Return the lines below that contain "VRAW".

[Detected change data]
━━━━━━━━━━━━━━━━━━━━

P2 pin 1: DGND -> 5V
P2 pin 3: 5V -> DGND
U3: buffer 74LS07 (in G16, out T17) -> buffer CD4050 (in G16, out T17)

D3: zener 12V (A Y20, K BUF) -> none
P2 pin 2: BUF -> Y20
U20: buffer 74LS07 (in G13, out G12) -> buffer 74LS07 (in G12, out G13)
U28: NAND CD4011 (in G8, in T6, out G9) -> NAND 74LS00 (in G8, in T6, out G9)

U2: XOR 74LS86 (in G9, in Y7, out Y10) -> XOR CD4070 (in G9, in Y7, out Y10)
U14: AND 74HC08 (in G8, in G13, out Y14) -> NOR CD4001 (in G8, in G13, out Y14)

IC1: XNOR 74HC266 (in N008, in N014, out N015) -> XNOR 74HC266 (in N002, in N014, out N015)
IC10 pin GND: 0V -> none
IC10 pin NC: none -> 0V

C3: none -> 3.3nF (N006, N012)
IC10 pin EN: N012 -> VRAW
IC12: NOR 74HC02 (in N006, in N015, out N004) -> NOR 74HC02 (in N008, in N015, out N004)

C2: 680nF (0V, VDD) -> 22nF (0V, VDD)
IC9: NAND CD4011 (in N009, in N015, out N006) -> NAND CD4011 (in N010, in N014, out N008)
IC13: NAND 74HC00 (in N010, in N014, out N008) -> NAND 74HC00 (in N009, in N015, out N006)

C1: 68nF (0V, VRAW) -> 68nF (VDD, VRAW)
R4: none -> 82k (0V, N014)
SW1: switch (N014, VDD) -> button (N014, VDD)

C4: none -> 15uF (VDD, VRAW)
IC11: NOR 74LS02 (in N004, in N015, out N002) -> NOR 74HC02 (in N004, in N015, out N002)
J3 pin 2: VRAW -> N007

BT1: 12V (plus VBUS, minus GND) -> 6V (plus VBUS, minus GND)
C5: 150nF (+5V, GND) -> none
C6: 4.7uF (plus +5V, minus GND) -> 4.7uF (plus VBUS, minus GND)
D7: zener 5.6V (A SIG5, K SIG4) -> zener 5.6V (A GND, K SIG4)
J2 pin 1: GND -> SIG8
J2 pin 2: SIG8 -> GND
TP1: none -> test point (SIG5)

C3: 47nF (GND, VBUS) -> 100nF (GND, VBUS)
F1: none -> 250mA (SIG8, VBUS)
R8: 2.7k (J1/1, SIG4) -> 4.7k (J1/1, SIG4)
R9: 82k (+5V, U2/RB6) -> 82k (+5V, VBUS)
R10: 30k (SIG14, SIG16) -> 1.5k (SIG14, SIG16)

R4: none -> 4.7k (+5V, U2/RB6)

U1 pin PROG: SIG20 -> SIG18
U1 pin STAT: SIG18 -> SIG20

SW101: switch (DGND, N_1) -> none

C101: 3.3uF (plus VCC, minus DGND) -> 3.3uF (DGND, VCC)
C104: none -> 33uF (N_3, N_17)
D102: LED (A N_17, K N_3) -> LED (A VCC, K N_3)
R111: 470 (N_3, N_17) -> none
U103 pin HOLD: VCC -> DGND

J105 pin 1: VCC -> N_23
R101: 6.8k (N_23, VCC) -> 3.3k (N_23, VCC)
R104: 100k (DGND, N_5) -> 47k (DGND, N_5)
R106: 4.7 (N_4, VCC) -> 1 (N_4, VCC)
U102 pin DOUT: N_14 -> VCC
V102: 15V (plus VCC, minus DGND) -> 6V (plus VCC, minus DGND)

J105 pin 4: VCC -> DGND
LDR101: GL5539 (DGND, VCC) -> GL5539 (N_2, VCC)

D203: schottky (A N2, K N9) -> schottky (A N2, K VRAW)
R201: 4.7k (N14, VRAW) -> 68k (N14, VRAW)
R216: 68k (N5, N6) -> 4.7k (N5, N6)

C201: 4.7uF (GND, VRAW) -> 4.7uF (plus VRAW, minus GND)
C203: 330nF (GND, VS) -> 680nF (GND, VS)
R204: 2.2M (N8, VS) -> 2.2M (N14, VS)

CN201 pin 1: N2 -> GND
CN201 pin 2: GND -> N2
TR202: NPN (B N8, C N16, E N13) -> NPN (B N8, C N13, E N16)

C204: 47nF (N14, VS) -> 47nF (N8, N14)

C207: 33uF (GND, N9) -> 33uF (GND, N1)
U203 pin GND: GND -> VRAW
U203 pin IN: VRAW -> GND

━━━━━━━━━━━━━━━━━━━━

— Answer space —
IC10 pin EN: N012 -> VRAW
C1: 68nF (0V, VRAW) -> 68nF (VDD, VRAW)
C4: none -> 15uF (VDD, VRAW)
J3 pin 2: VRAW -> N007
D203: schottky (A N2, K N9) -> schottky (A N2, K VRAW)
R201: 4.7k (N14, VRAW) -> 68k (N14, VRAW)
C201: 4.7uF (GND, VRAW) -> 4.7uF (plus VRAW, minus GND)
U203 pin GND: GND -> VRAW
U203 pin IN: VRAW -> GND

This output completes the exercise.